**Your goal**
For this listing, the lines between the one holding "pink rectangle: (140, 103)" and the one holding "white semicircle: (126, 209)", inclusive, must be set down exactly.
[Opening Data shown section]
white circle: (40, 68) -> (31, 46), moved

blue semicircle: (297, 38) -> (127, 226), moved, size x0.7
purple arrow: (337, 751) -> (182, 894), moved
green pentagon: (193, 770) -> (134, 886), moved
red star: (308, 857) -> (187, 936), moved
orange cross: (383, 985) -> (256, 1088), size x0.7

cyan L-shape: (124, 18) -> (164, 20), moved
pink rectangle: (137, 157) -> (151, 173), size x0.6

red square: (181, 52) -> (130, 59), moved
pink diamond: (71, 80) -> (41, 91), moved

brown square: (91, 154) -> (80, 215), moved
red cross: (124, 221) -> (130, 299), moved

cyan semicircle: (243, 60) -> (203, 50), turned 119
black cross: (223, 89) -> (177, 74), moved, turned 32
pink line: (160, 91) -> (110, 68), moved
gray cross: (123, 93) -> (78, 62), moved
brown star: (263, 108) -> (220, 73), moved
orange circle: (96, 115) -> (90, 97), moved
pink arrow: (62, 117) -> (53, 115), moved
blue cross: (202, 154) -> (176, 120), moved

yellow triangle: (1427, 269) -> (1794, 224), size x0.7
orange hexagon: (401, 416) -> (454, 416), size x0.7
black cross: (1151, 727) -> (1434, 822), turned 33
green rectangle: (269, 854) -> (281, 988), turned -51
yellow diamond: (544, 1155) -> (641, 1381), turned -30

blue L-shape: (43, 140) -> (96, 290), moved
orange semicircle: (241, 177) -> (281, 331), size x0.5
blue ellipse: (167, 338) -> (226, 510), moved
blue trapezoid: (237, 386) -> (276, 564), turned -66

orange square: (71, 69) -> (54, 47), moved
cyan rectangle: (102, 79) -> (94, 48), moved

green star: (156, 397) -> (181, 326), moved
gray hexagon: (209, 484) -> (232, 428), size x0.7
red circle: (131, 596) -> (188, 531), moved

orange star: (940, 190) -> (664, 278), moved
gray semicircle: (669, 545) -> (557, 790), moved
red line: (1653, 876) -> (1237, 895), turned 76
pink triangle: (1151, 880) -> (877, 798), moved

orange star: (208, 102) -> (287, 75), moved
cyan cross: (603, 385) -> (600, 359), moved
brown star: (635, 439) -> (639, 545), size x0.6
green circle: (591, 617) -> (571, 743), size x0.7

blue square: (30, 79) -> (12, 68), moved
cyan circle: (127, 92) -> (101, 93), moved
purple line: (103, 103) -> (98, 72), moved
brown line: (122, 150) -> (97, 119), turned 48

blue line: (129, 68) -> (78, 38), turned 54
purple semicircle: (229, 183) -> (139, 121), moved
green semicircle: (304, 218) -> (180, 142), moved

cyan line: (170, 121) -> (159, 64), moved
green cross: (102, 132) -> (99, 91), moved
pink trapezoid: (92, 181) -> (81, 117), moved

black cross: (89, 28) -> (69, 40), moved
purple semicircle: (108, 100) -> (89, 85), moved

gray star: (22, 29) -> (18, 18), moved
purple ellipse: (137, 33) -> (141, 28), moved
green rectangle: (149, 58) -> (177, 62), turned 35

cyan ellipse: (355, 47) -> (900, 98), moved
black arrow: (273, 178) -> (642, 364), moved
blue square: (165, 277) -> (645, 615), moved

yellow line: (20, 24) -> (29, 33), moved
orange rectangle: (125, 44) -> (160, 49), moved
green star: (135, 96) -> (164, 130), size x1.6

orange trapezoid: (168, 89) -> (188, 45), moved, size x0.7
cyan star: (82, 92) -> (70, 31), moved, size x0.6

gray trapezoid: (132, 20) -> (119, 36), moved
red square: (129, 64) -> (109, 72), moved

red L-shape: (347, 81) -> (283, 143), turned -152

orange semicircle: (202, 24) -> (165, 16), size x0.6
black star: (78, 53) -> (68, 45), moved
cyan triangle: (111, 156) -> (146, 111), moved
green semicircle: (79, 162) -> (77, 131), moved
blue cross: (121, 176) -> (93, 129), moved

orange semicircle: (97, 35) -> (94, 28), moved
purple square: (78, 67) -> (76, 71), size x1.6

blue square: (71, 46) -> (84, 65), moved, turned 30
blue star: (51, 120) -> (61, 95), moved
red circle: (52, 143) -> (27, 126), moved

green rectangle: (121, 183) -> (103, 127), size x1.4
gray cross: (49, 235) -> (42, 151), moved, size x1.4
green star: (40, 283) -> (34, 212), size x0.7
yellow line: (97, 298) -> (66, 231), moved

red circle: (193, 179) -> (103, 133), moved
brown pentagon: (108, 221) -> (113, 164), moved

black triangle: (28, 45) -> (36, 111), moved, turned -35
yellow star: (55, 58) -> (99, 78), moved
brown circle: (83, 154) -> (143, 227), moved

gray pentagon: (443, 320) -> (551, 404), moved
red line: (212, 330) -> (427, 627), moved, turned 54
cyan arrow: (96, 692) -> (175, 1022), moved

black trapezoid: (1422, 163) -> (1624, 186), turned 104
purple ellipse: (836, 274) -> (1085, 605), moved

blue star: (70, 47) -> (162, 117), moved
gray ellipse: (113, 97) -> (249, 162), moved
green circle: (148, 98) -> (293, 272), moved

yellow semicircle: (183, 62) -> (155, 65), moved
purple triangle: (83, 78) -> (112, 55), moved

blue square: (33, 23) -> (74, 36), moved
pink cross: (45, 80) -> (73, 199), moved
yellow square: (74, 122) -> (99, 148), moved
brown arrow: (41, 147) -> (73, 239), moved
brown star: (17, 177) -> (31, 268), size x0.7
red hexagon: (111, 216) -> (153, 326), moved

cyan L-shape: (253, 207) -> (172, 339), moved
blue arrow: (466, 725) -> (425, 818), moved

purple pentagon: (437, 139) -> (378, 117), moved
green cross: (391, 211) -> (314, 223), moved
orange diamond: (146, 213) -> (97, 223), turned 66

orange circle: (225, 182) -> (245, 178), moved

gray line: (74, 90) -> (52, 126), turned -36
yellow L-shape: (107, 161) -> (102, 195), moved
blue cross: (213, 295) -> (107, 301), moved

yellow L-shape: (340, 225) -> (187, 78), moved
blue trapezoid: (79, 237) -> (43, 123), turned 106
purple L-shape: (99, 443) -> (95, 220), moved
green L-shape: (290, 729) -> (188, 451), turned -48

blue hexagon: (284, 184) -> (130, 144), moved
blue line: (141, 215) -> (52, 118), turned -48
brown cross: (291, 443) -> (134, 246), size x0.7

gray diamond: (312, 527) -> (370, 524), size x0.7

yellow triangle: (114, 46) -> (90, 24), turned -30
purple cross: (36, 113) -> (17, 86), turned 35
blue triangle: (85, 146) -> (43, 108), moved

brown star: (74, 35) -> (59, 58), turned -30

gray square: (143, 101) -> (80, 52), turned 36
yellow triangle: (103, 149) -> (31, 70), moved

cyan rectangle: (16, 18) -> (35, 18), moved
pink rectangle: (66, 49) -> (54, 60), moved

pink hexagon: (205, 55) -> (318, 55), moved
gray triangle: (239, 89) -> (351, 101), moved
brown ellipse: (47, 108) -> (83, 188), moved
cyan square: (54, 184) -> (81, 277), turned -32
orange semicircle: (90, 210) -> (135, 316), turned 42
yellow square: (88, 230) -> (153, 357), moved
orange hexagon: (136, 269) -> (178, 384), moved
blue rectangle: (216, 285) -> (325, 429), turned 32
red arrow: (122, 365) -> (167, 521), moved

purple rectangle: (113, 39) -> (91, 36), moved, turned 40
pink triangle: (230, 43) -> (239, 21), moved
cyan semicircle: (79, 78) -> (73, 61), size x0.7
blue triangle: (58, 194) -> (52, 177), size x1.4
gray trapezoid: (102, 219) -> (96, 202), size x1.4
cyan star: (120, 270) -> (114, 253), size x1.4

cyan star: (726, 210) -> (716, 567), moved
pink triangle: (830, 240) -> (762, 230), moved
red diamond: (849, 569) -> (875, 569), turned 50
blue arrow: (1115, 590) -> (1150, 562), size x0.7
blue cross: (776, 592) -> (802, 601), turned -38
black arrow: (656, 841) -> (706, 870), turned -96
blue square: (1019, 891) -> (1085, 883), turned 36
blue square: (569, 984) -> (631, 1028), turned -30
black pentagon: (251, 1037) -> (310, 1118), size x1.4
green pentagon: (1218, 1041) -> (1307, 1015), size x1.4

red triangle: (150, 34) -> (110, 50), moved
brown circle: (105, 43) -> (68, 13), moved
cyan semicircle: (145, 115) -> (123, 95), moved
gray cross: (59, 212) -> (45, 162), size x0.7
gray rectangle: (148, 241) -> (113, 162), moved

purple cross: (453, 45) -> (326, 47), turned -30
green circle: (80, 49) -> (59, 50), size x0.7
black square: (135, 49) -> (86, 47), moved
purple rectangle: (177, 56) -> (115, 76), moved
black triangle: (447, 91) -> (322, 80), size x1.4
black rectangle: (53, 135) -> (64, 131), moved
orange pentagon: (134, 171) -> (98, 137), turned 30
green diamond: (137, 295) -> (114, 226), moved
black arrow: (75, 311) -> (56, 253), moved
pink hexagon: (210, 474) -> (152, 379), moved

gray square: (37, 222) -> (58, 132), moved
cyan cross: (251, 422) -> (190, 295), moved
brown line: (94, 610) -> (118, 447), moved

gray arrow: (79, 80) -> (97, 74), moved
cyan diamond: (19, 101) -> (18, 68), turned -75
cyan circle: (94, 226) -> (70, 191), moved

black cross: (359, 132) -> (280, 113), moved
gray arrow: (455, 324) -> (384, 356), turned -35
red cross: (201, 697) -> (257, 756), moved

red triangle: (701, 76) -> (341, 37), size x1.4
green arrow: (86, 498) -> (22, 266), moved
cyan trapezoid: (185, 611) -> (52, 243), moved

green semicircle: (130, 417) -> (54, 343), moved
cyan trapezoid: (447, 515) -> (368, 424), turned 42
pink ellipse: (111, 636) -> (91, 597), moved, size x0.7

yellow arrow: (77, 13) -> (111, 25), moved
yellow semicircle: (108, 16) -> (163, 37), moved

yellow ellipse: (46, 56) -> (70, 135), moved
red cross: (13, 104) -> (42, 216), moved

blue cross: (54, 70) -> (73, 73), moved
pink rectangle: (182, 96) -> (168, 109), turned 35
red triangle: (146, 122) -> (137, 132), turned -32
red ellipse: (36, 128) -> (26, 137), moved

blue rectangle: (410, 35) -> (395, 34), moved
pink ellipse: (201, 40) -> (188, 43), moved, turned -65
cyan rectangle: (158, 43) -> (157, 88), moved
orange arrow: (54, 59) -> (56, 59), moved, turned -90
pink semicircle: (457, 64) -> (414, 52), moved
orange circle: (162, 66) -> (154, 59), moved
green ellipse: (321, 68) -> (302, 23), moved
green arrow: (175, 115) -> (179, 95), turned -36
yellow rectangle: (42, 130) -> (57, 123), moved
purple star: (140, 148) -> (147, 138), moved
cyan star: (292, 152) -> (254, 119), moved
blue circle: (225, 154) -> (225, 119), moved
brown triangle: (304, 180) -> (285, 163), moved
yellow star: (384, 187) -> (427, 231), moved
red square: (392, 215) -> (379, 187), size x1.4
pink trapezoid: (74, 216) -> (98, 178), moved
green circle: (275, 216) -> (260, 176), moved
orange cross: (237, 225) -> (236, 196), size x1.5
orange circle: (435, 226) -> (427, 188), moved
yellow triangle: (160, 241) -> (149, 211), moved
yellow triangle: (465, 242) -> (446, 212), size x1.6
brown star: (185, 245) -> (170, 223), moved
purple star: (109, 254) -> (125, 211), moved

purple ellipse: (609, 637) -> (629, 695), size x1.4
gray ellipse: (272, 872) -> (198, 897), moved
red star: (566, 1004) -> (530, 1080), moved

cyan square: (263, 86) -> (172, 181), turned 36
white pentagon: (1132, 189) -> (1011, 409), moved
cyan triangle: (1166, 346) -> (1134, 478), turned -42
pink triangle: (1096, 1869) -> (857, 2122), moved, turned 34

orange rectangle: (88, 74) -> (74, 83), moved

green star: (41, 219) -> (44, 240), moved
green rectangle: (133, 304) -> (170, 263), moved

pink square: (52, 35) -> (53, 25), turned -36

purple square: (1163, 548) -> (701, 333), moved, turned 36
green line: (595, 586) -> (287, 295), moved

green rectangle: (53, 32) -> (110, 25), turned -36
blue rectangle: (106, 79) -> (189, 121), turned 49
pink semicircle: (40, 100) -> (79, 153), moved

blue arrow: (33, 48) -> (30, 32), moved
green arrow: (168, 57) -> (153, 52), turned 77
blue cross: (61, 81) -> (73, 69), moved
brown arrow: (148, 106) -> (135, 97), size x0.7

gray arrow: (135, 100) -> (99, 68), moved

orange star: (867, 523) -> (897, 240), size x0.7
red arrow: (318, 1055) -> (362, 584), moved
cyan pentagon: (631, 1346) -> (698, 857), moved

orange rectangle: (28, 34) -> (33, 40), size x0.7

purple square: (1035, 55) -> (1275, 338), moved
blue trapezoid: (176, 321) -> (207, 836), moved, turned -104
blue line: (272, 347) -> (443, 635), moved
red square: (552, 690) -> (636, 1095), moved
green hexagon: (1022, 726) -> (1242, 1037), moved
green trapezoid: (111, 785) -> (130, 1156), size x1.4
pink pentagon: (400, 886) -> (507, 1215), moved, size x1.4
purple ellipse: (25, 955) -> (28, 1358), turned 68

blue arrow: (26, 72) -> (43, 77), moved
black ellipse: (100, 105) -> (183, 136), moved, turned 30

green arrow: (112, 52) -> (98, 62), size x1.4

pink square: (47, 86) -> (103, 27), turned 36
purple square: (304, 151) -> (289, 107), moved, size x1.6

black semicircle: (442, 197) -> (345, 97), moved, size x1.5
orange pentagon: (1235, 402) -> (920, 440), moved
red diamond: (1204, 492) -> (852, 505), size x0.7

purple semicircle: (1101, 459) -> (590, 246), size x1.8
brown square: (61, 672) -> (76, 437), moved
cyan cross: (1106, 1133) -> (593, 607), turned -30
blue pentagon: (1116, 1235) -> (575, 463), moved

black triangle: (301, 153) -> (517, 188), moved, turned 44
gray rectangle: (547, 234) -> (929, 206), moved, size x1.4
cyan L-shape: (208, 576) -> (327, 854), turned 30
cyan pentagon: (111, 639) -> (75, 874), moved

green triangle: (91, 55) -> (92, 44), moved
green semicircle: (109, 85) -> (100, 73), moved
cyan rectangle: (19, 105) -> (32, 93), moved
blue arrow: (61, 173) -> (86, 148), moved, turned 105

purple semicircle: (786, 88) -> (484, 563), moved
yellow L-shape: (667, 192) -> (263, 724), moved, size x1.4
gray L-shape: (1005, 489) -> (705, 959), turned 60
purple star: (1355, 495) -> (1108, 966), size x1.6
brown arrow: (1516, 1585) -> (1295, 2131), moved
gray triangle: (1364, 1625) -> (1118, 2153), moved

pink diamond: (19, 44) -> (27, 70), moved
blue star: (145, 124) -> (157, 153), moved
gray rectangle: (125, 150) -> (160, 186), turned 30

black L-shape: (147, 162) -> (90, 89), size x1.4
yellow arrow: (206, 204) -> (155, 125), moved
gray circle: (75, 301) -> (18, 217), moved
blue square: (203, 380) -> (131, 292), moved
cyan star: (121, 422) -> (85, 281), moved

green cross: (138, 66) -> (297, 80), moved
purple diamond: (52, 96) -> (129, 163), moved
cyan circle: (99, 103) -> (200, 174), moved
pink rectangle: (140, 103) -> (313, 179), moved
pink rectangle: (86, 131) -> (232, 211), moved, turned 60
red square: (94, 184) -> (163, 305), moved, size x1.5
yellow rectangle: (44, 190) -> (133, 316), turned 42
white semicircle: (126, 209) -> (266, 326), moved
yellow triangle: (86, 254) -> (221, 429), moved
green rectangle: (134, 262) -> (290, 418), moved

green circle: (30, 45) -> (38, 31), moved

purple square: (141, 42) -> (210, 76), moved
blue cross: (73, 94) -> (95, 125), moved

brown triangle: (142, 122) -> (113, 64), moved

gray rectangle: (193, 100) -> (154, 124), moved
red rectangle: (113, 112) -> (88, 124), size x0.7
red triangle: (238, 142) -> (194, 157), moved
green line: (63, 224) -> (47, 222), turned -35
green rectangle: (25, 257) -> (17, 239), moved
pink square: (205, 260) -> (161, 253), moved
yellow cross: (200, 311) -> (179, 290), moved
[Closing Data shown section]
**Finished exercise**
pink rectangle: (140, 103) -> (313, 179), moved
pink rectangle: (86, 131) -> (232, 211), moved, turned 60
red square: (94, 184) -> (163, 305), moved, size x1.5
yellow rectangle: (44, 190) -> (133, 316), turned 42
white semicircle: (126, 209) -> (266, 326), moved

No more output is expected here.